Extracted records
####################

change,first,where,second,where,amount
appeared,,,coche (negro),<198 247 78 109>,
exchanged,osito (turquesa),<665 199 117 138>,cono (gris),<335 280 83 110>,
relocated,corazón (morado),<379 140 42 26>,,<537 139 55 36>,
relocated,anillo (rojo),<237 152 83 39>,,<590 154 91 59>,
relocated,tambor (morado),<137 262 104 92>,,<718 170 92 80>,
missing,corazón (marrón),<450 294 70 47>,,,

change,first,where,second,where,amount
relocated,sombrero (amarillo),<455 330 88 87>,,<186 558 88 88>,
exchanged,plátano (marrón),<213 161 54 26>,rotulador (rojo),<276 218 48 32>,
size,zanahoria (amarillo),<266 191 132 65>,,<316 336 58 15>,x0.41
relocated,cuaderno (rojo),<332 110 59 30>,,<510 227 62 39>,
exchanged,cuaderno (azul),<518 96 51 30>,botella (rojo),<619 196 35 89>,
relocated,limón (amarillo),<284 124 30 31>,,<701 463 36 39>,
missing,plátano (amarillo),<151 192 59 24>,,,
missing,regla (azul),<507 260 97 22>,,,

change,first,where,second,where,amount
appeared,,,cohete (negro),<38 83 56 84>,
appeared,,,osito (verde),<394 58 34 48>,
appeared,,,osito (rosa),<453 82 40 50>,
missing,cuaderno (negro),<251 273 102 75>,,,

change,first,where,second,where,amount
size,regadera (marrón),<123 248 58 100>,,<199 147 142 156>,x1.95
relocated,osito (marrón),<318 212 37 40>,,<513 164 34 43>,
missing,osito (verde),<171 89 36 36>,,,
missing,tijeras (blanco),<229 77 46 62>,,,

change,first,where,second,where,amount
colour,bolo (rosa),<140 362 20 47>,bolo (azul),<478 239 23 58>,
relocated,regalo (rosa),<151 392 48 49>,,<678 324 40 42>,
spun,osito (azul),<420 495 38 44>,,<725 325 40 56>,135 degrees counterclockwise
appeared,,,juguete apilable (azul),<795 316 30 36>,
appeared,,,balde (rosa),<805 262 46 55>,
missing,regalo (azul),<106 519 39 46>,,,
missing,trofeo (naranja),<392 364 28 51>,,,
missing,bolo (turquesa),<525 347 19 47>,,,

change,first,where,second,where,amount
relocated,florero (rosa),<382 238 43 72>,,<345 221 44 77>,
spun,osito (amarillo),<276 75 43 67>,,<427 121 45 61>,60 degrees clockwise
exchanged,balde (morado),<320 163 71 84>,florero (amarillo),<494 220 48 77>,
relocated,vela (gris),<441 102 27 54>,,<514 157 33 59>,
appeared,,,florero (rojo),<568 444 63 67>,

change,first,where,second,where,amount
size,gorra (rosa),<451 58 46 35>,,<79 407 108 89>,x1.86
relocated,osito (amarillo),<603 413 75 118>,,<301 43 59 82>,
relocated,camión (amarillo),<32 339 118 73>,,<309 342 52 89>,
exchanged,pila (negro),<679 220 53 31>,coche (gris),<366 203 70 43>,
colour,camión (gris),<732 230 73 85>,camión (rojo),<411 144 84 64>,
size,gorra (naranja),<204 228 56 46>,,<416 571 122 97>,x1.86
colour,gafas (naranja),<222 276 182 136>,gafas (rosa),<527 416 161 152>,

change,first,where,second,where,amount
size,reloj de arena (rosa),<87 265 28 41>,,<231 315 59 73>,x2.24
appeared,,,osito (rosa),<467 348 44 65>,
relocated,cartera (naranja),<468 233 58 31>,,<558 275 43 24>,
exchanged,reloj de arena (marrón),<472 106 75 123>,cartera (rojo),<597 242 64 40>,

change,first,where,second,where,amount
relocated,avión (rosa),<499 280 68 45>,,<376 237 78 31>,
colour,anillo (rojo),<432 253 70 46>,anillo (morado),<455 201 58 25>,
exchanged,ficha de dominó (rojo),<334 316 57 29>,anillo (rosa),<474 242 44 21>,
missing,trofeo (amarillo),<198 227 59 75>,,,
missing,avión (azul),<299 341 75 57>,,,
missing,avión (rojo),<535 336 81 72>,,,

####################

## What to do
Beginning with the first line of the entries, repeat each line exactly until you have reproduced the one containing "relocated,tambor (morado),<137 262", and add nothing further.

## Solution to this exercise
change,first,where,second,where,amount
appeared,,,coche (negro),<198 247 78 109>,
exchanged,osito (turquesa),<665 199 117 138>,cono (gris),<335 280 83 110>,
relocated,corazón (morado),<379 140 42 26>,,<537 139 55 36>,
relocated,anillo (rojo),<237 152 83 39>,,<590 154 91 59>,
relocated,tambor (morado),<137 262 104 92>,,<718 170 92 80>,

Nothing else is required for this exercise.